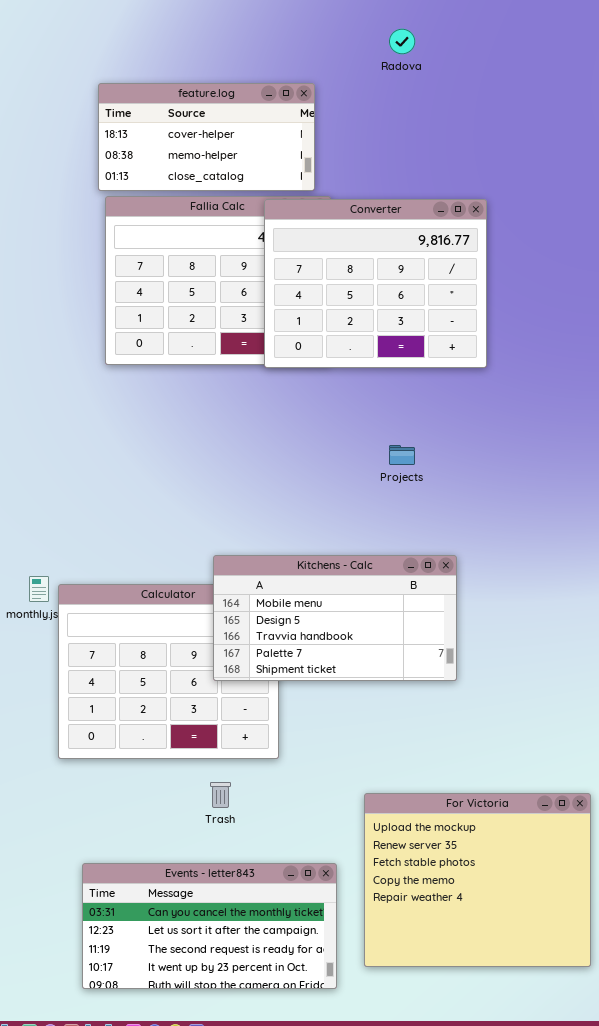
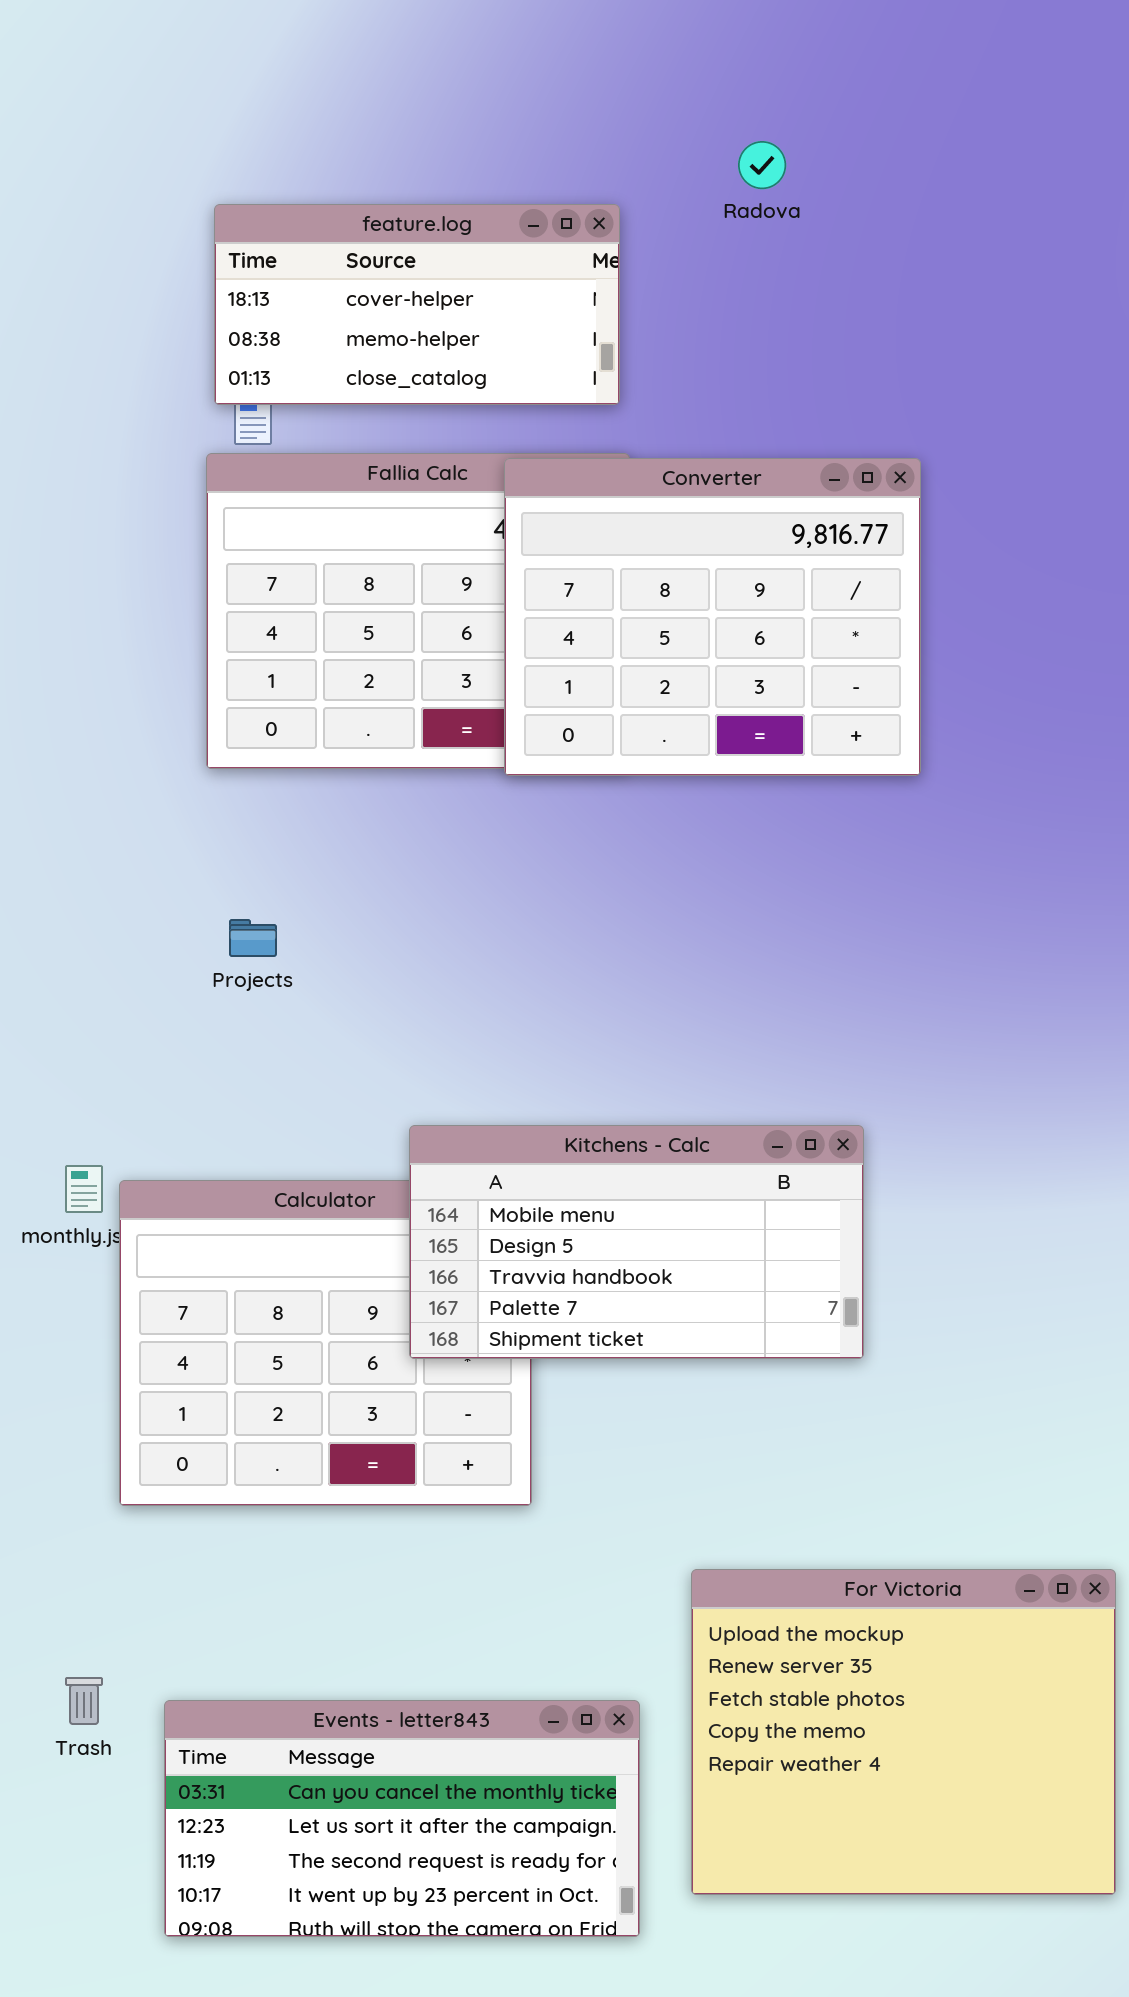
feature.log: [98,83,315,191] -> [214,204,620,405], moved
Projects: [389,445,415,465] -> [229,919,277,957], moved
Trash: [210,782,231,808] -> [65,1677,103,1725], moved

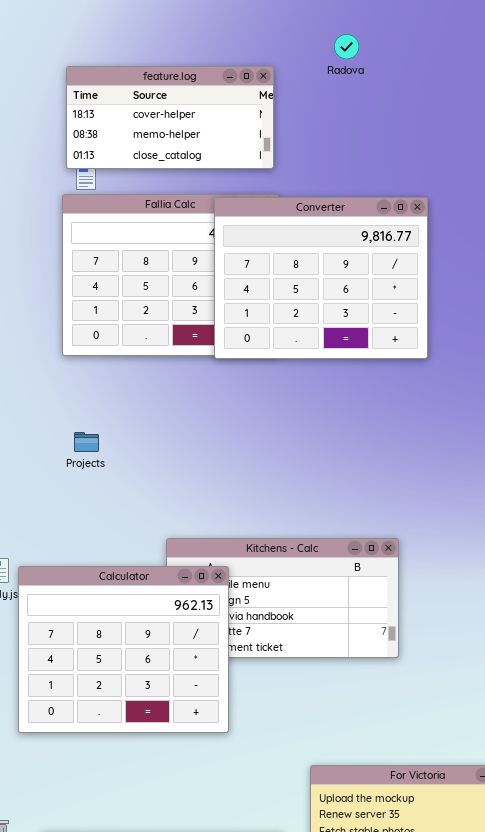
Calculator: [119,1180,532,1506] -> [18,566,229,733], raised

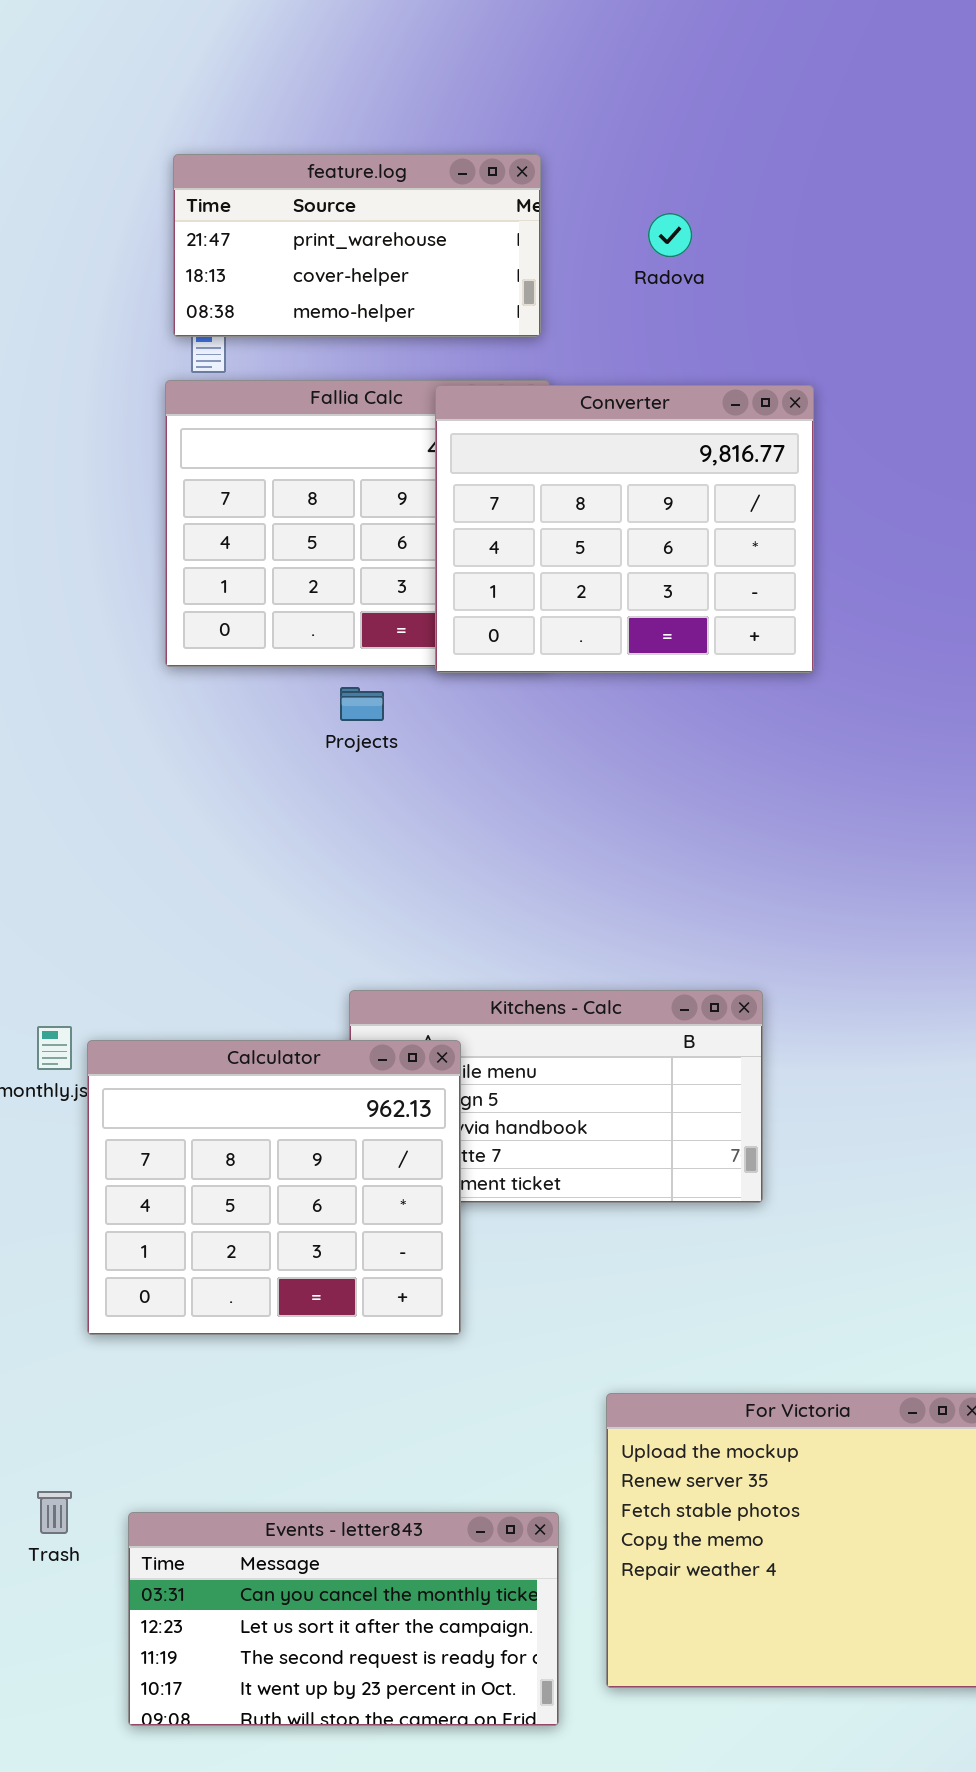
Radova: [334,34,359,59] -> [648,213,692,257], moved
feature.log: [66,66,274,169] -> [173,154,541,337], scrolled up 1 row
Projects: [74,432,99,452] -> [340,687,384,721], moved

Work item:
For each line of the material that contains "moved", return a copy.

Answer to this task:
feature.log: [98,83,315,191] -> [214,204,620,405], moved
Projects: [389,445,415,465] -> [229,919,277,957], moved
Trash: [210,782,231,808] -> [65,1677,103,1725], moved
Radova: [334,34,359,59] -> [648,213,692,257], moved
Projects: [74,432,99,452] -> [340,687,384,721], moved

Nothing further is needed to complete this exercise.